--- EXTRACTED RECORDS Enclosed Below ---

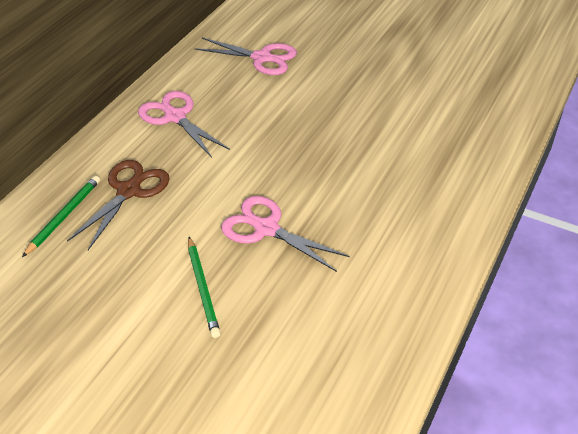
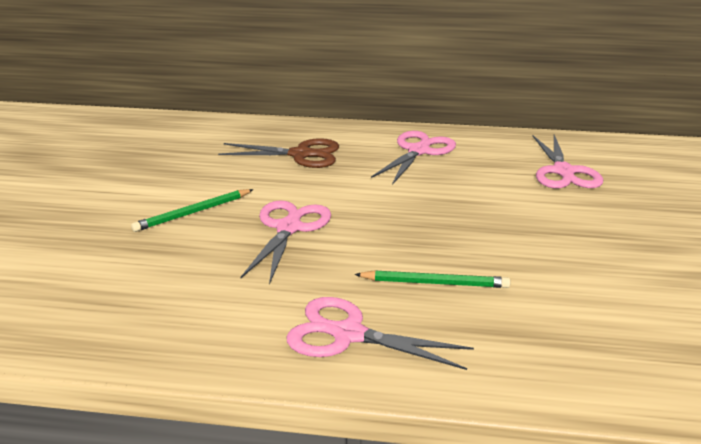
camera: 70 degrees right, 15 degrees down
(64, 216) = (254, 138): green pencil -> green pencil (434, 283)
(425, 229) = (348, 334): none -> pink scissors

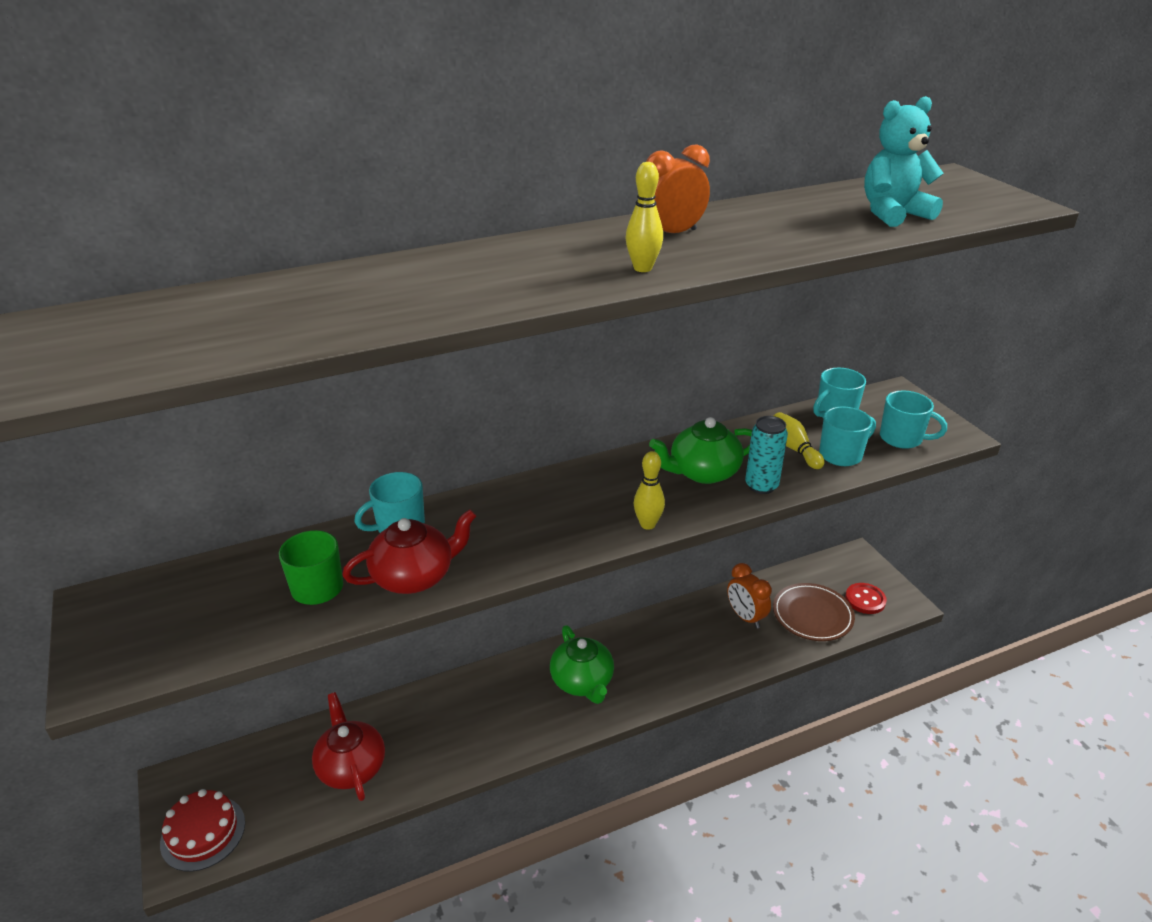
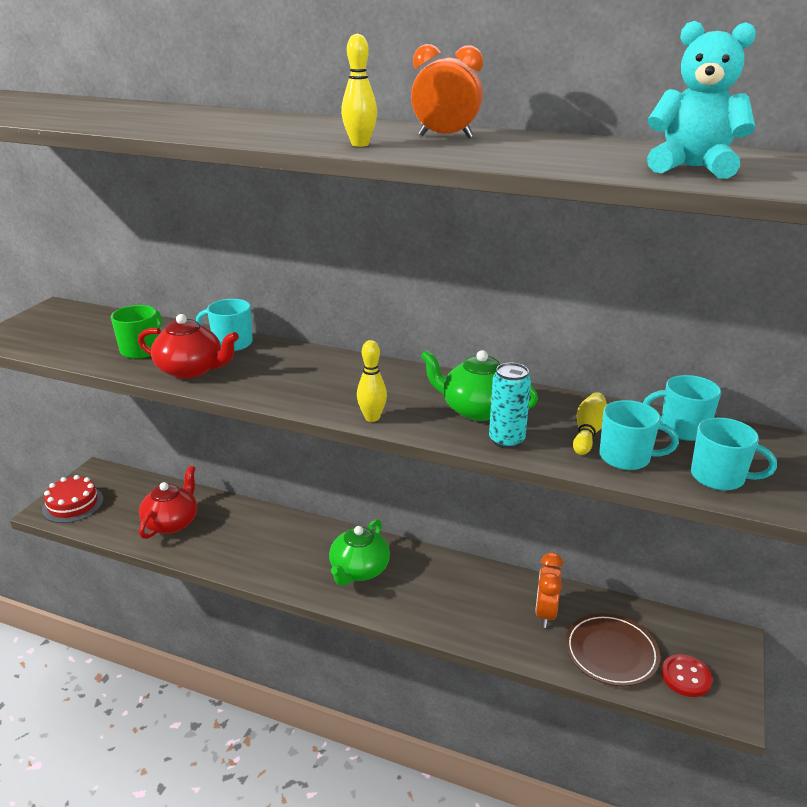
camera: 45 degrees right, 5 degrees down
(902, 438) = (719, 477): turquoise mug -> turquoise mug turned 45 degrees counterclockwise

--- End of Enclosed EXTRACTED RECORDS ---

● **TASK OBJECTIVE**:
Set down the data exactly as it appears, without any images.

● **YOUR SOLUTION**:
camera: 70 degrees right, 15 degrees down
(64, 216) = (254, 138): green pencil -> green pencil (434, 283)
(425, 229) = (348, 334): none -> pink scissors

camera: 45 degrees right, 5 degrees down
(902, 438) = (719, 477): turquoise mug -> turquoise mug turned 45 degrees counterclockwise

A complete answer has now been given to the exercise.